___ Material provided

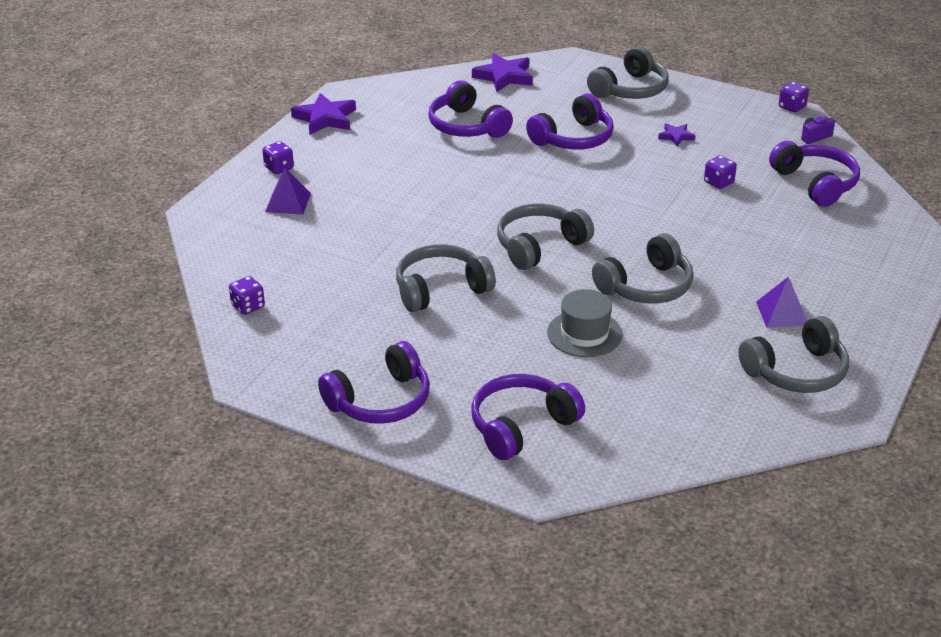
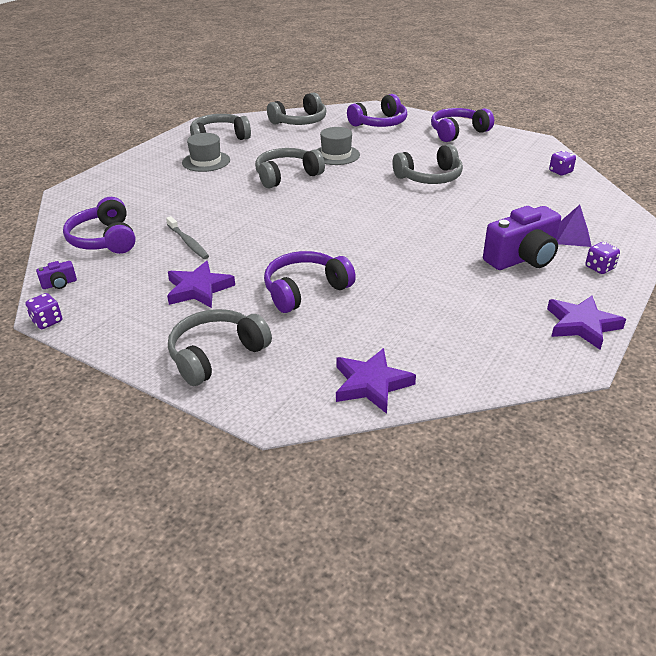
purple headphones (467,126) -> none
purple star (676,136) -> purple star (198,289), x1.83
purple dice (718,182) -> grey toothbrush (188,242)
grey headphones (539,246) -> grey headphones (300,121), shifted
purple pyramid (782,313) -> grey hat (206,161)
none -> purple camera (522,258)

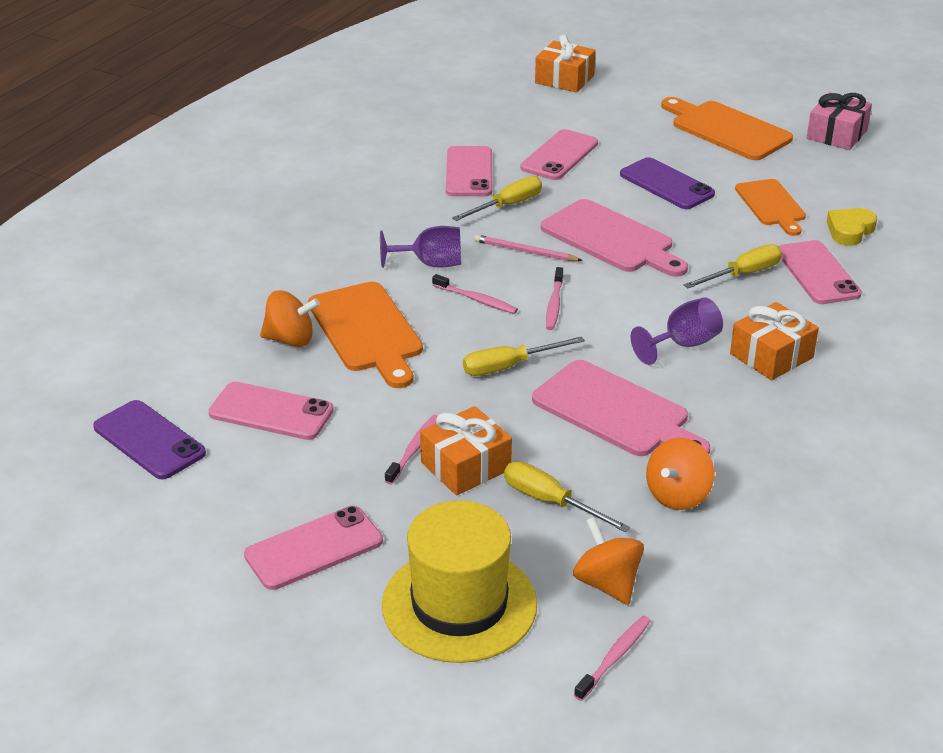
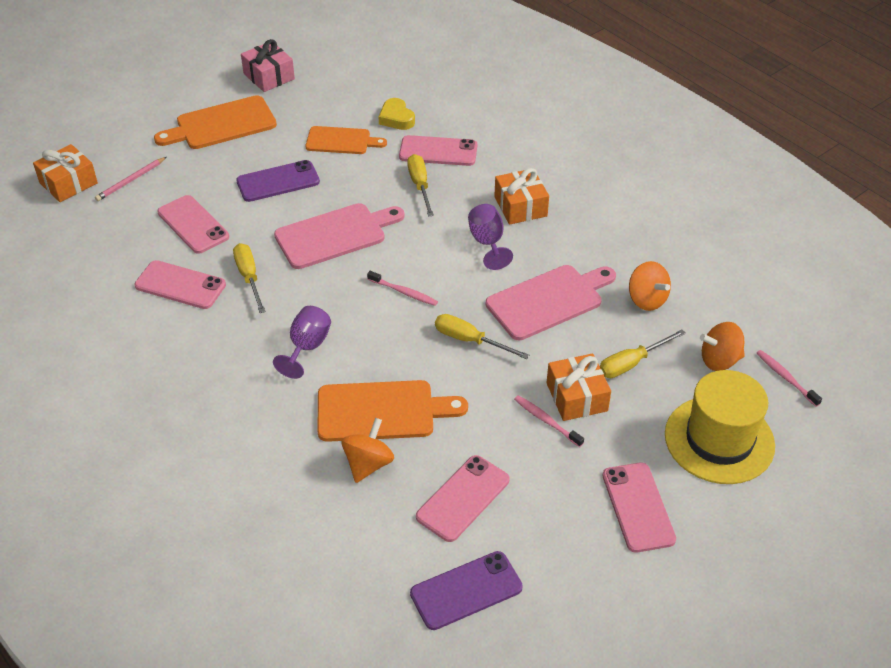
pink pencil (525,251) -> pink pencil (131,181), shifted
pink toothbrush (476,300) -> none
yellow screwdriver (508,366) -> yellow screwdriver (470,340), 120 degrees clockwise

______

#### [The task]
Each line from the one containing "pink pencil (525,251)" through the last line of the entries is to be copied exactly, with no other lines added.

#### [Answer space]
pink pencil (525,251) -> pink pencil (131,181), shifted
pink toothbrush (476,300) -> none
yellow screwdriver (508,366) -> yellow screwdriver (470,340), 120 degrees clockwise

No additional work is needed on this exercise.